Within the records below, filter for lines carrying the word "turquoise" and copy them.

________

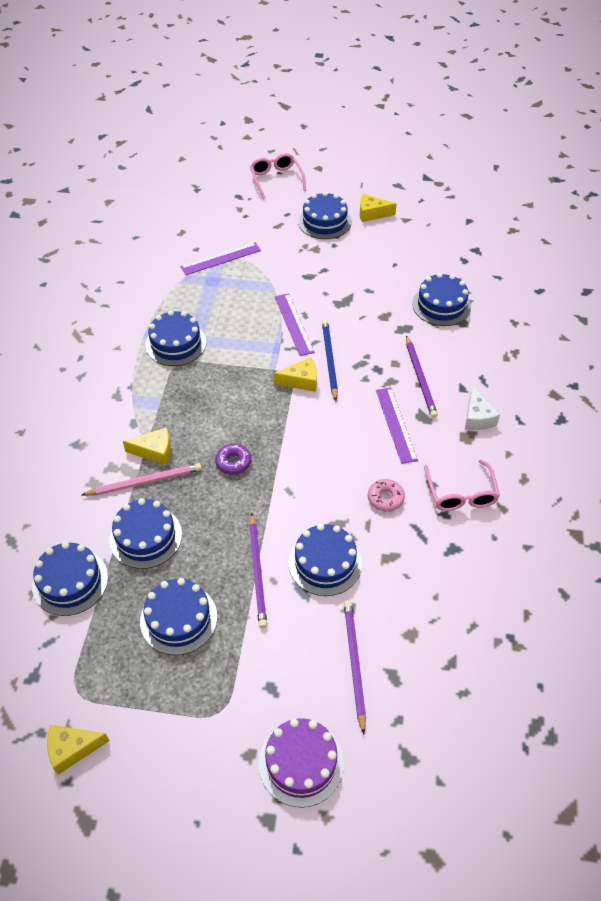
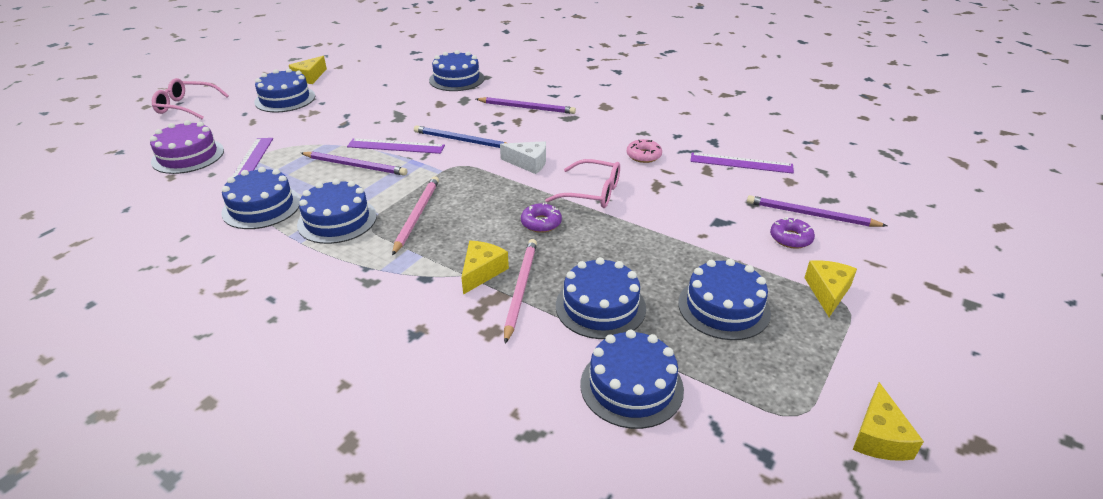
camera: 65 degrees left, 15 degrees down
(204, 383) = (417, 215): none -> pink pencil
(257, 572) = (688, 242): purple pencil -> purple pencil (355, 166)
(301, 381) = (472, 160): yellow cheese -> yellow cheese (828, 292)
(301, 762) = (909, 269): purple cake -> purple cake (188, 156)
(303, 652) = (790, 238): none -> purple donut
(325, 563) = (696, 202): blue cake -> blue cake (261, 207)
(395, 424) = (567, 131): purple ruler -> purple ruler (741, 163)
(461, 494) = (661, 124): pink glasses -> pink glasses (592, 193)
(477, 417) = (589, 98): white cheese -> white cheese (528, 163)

________

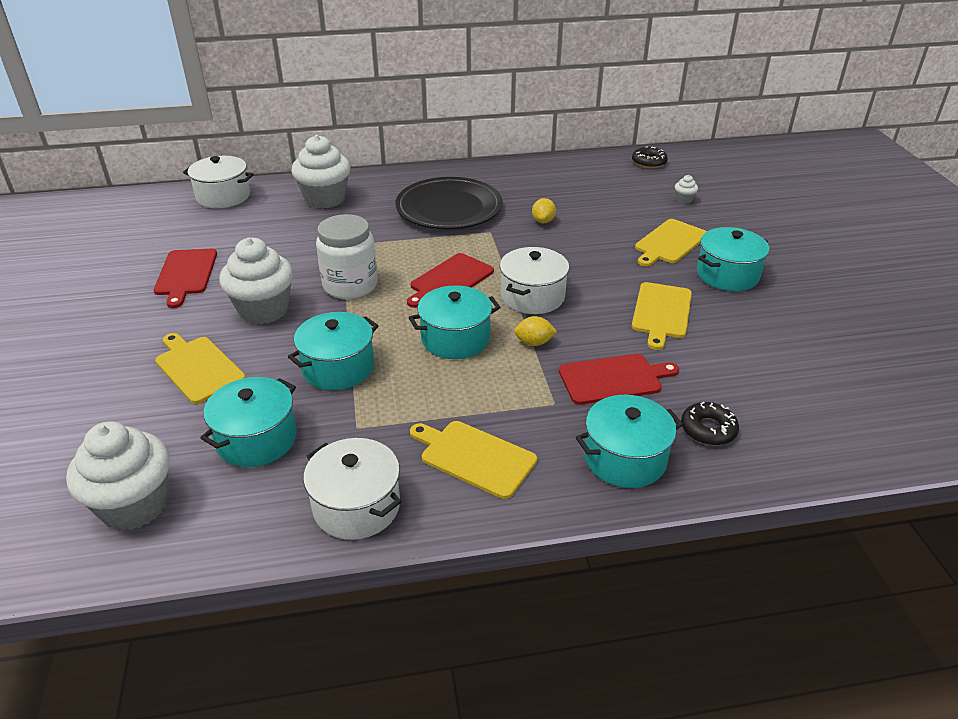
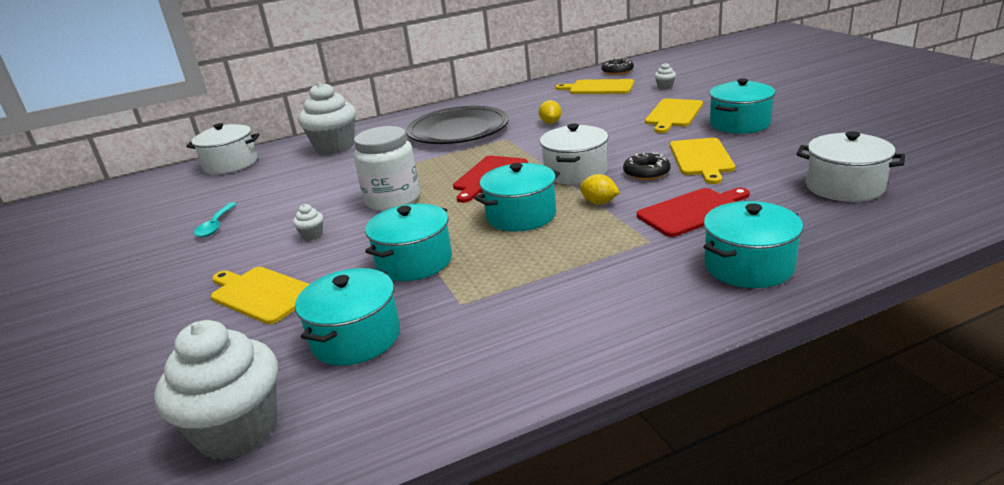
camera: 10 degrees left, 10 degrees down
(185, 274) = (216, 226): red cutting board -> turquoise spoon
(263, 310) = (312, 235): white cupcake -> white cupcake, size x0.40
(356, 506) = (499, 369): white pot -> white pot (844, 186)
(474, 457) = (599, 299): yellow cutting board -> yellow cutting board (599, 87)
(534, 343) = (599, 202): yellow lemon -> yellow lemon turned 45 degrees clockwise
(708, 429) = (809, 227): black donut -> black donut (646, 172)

________

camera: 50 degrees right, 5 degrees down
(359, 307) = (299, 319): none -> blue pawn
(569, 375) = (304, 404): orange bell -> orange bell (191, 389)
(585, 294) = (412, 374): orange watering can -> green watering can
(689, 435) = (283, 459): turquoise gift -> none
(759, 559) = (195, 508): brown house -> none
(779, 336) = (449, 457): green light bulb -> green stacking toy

________

TASK OUTPUT:
(185, 274) = (216, 226): red cutting board -> turquoise spoon
(689, 435) = (283, 459): turquoise gift -> none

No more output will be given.